──────── EXCERPTED DATA ────────

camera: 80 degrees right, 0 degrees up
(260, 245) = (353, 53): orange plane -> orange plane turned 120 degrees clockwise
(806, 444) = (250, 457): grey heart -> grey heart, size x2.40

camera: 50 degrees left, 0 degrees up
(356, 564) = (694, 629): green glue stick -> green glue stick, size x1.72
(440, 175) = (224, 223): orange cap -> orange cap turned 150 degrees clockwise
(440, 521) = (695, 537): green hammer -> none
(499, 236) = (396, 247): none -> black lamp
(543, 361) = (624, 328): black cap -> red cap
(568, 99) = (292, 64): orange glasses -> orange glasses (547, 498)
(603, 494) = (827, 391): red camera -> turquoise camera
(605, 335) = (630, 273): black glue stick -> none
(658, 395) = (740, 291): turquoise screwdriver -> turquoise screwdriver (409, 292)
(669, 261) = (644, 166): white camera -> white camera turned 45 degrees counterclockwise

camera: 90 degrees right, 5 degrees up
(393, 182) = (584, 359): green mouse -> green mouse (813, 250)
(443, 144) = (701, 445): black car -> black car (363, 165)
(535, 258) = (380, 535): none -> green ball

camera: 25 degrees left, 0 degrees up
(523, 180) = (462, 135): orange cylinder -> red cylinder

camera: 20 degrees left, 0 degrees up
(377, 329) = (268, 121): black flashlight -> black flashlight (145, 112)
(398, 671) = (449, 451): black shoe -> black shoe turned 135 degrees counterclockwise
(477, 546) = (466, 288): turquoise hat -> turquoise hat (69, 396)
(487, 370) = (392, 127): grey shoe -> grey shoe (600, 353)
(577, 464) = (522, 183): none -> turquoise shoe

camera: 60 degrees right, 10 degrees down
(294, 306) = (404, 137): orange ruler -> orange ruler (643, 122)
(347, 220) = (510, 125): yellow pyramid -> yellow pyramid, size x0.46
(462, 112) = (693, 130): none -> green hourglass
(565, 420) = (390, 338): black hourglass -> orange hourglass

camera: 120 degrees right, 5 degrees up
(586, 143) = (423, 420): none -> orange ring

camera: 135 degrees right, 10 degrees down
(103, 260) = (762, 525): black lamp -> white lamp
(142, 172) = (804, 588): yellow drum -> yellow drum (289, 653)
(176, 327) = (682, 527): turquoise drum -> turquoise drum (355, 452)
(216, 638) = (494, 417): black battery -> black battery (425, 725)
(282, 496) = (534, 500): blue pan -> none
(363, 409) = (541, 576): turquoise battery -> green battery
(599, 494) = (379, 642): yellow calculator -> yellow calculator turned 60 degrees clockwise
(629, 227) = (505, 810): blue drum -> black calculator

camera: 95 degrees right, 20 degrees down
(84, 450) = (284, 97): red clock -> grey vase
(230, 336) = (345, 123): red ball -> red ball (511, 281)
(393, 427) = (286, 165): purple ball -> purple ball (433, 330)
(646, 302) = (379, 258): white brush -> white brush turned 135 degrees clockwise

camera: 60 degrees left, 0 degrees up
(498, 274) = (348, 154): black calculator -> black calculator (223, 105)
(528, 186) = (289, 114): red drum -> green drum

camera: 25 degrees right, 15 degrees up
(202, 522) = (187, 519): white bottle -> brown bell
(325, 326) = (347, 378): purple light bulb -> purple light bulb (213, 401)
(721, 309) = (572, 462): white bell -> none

────────

Please, from the entries above, set down exactly the lines from the one containing "(440, 175) = (224, 223): orange" through the one containing "camera: 20 degrees left, 0 degrees up", and only those.

(440, 175) = (224, 223): orange cap -> orange cap turned 150 degrees clockwise
(440, 521) = (695, 537): green hammer -> none
(499, 236) = (396, 247): none -> black lamp
(543, 361) = (624, 328): black cap -> red cap
(568, 99) = (292, 64): orange glasses -> orange glasses (547, 498)
(603, 494) = (827, 391): red camera -> turquoise camera
(605, 335) = (630, 273): black glue stick -> none
(658, 395) = (740, 291): turquoise screwdriver -> turquoise screwdriver (409, 292)
(669, 261) = (644, 166): white camera -> white camera turned 45 degrees counterclockwise

camera: 90 degrees right, 5 degrees up
(393, 182) = (584, 359): green mouse -> green mouse (813, 250)
(443, 144) = (701, 445): black car -> black car (363, 165)
(535, 258) = (380, 535): none -> green ball

camera: 25 degrees left, 0 degrees up
(523, 180) = (462, 135): orange cylinder -> red cylinder

camera: 20 degrees left, 0 degrees up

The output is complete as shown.